## [Work item]
For this exercise, please transcribe exactly and only the lines from the one containing "PIXELS3: WS2812B -> SK6812" through the end of the material, both ends included, without pictures.

── Task material

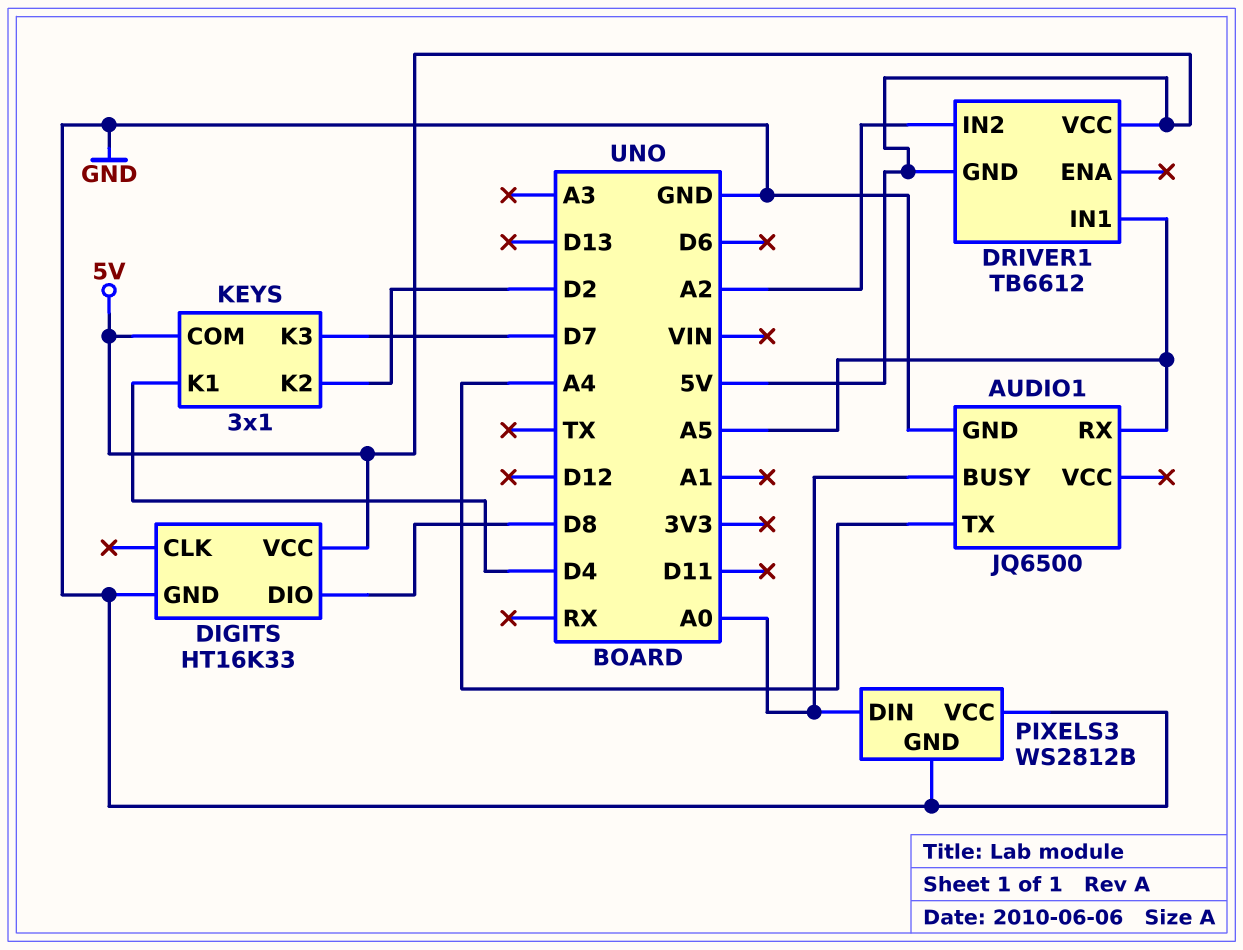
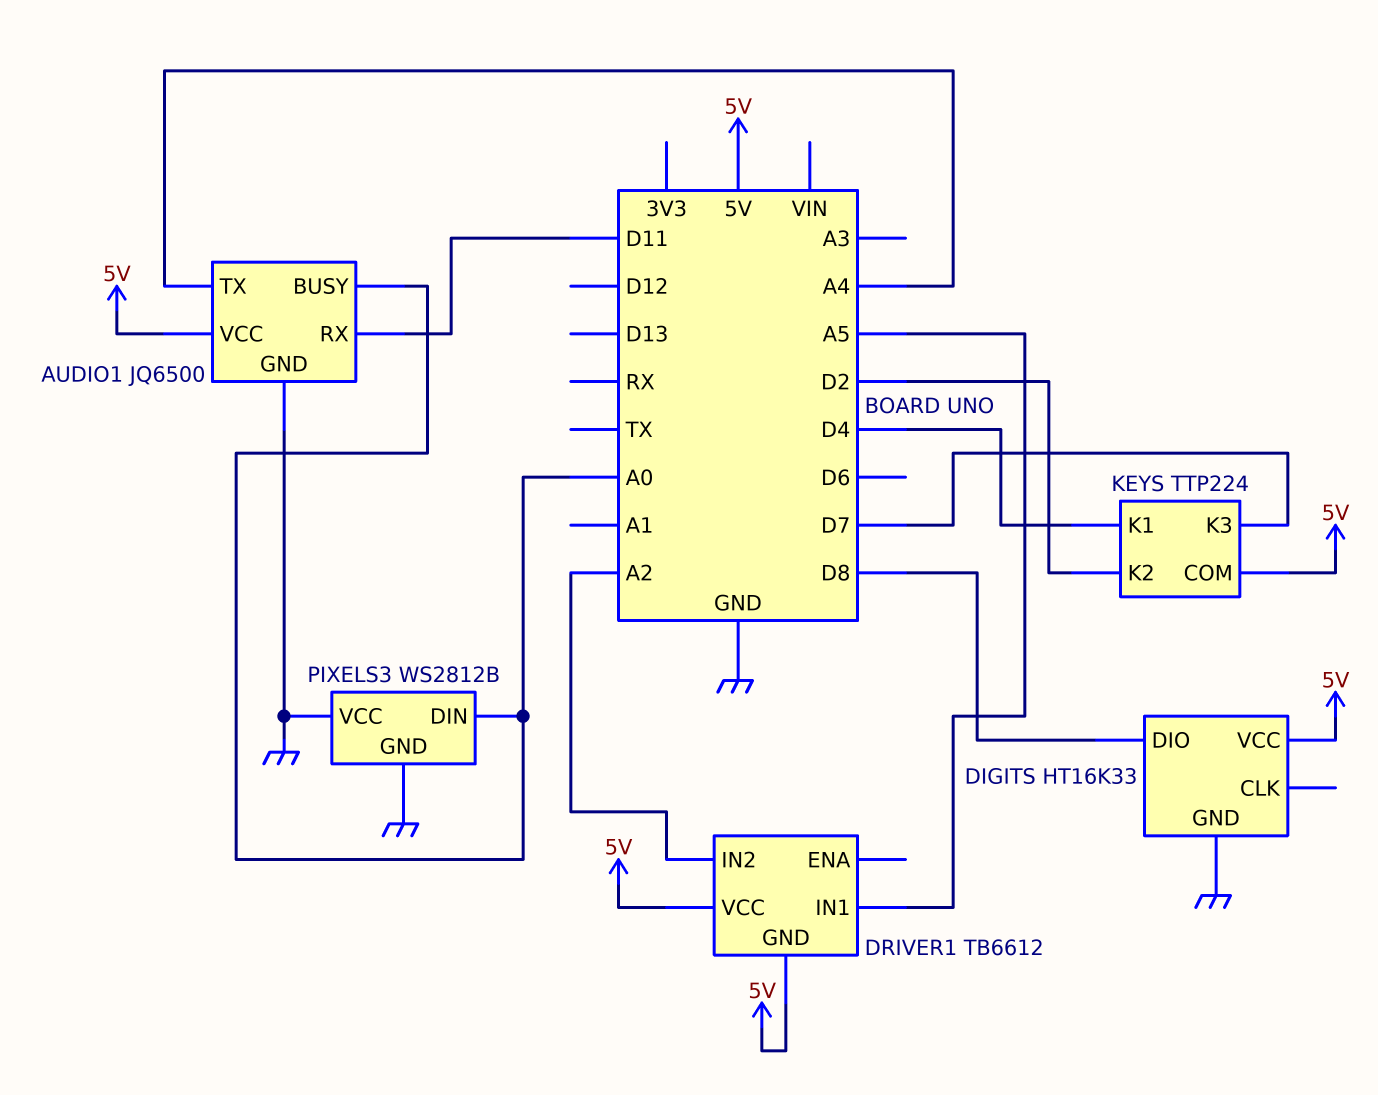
AUDIO1 pin RX: A5 -> D11
AUDIO1 pin VCC: none -> 5V
KEYS: 3x1 -> TTP224

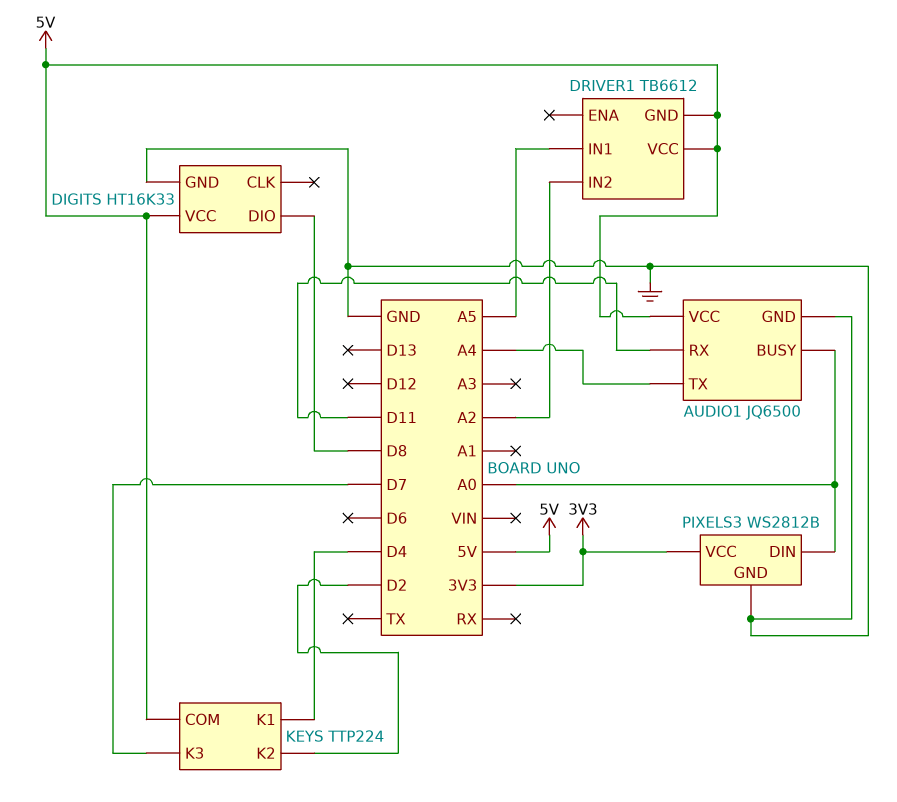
PIXELS3 pin VCC: GND -> 3V3

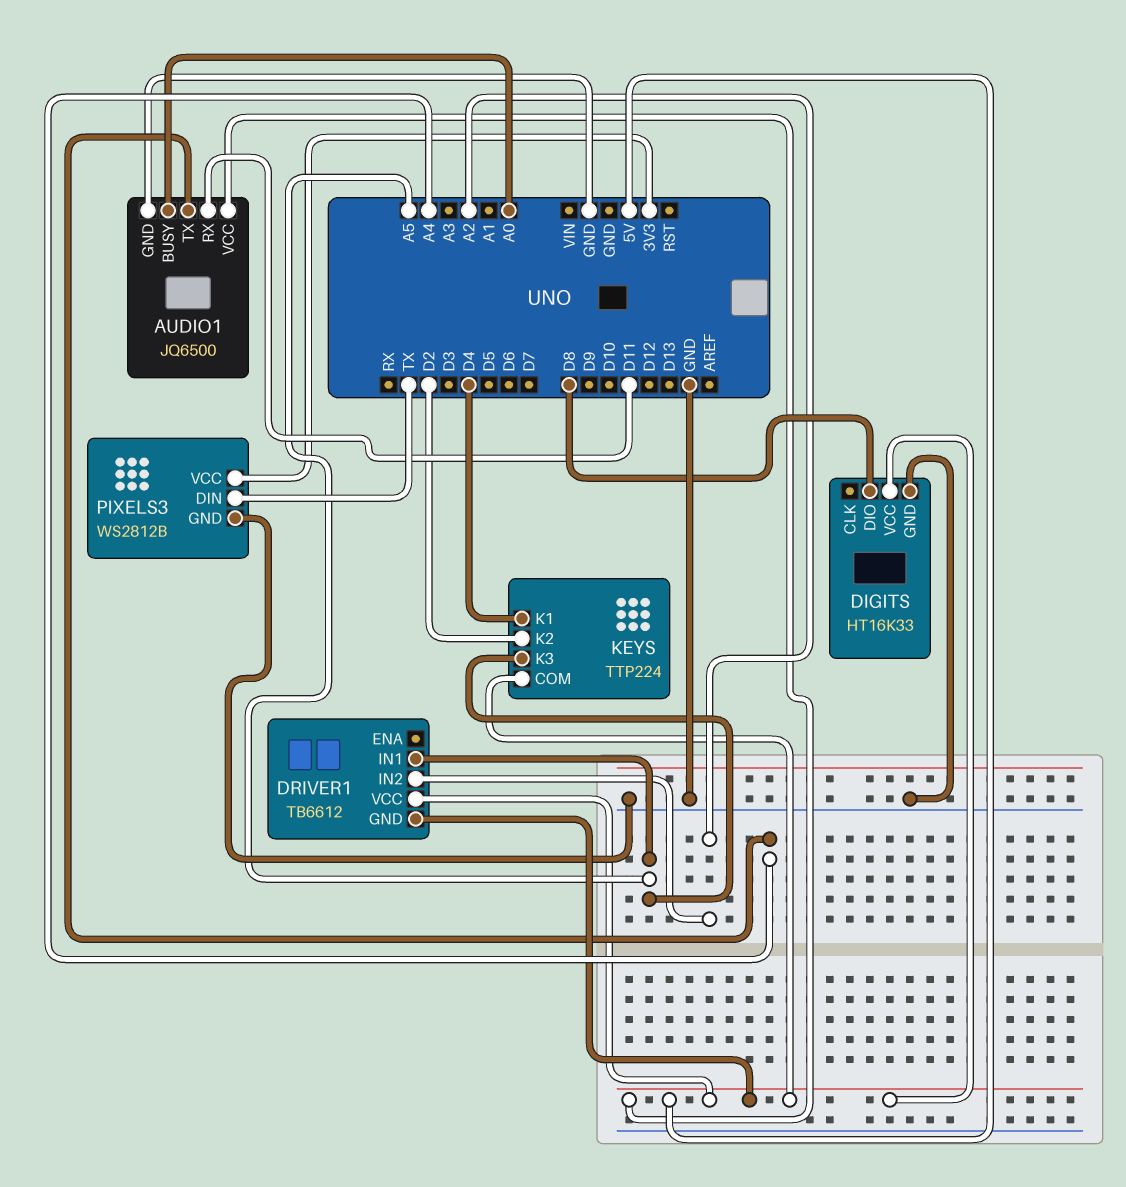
KEYS pin K3: D7 -> A5
PIXELS3 pin DIN: A0 -> TX

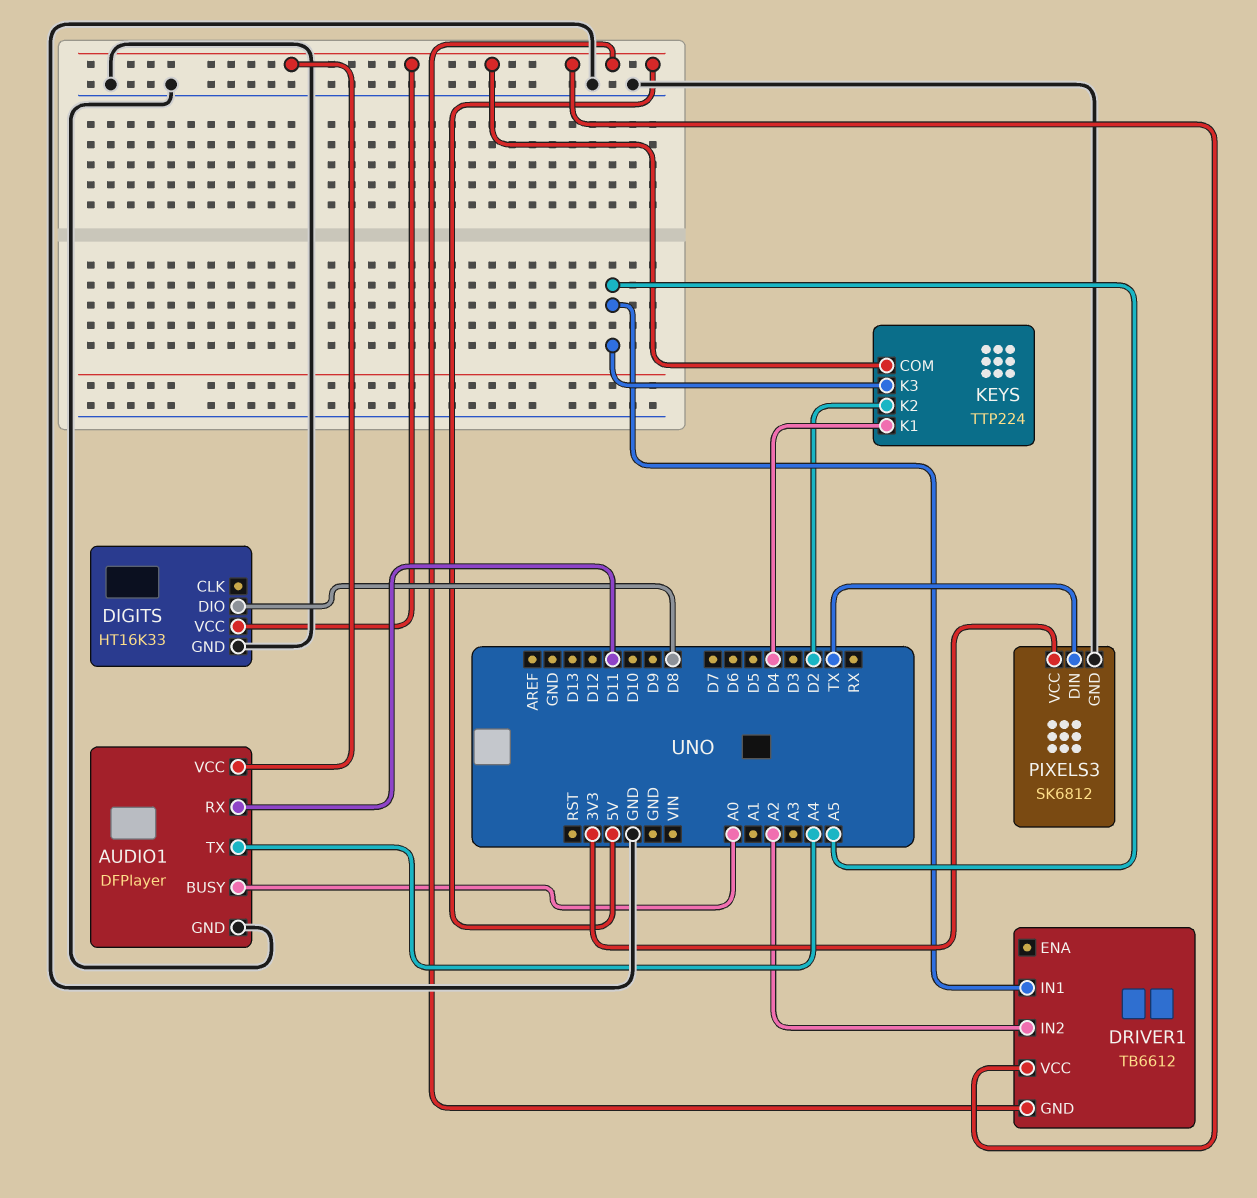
AUDIO1: JQ6500 -> DFPlayer
PIXELS3: WS2812B -> SK6812

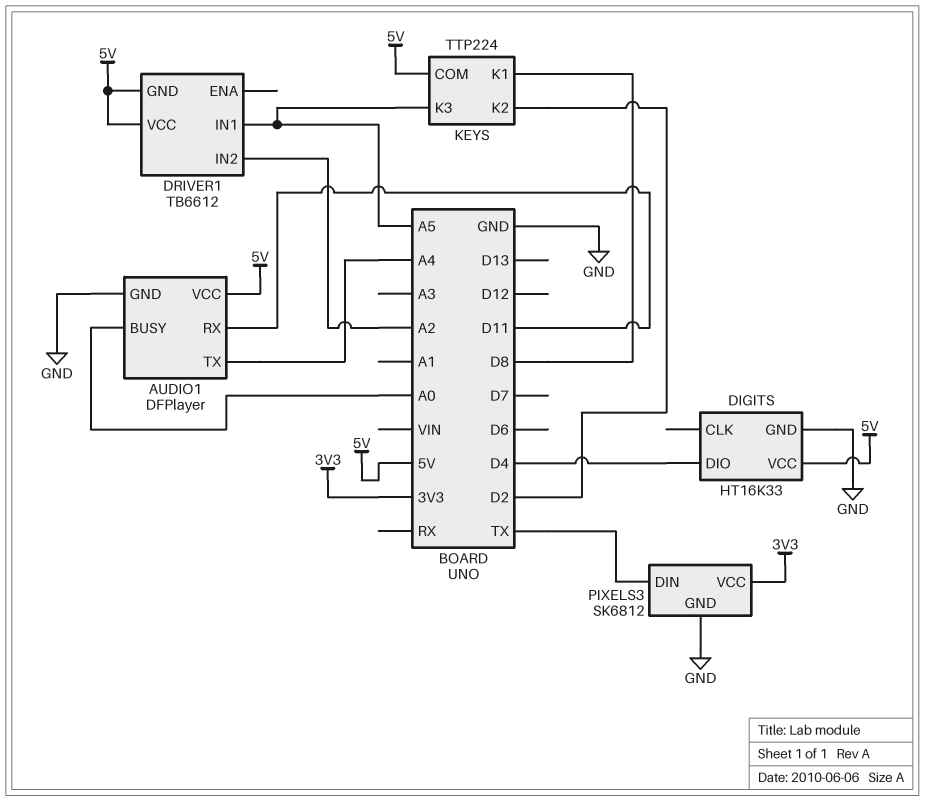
DIGITS pin DIO: D8 -> D4
KEYS pin K1: D4 -> D8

────

## [Answer space]
PIXELS3: WS2812B -> SK6812

DIGITS pin DIO: D8 -> D4
KEYS pin K1: D4 -> D8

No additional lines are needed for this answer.